__Supplied records__:
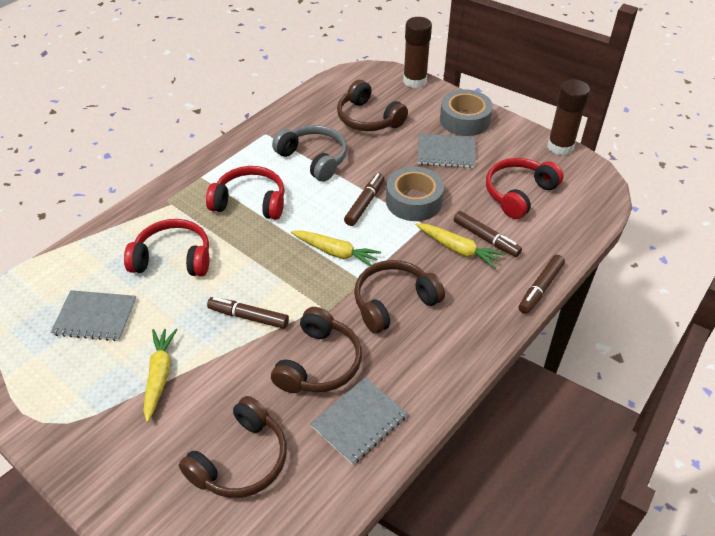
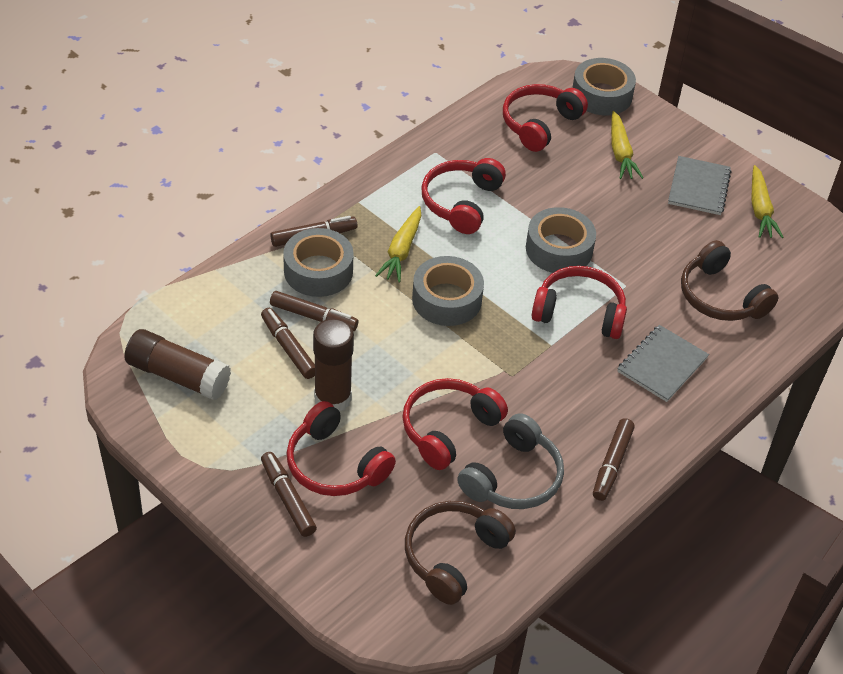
brown headphones: 4 -> 2
brown marker: 4 -> 5
grey notebook: 3 -> 2
grey tape: 2 -> 4
red headphones: 3 -> 5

__Directions for this task__:
Return the listing above in an exact copy that leaves out the images.

__Reply__:
brown headphones: 4 -> 2
brown marker: 4 -> 5
grey notebook: 3 -> 2
grey tape: 2 -> 4
red headphones: 3 -> 5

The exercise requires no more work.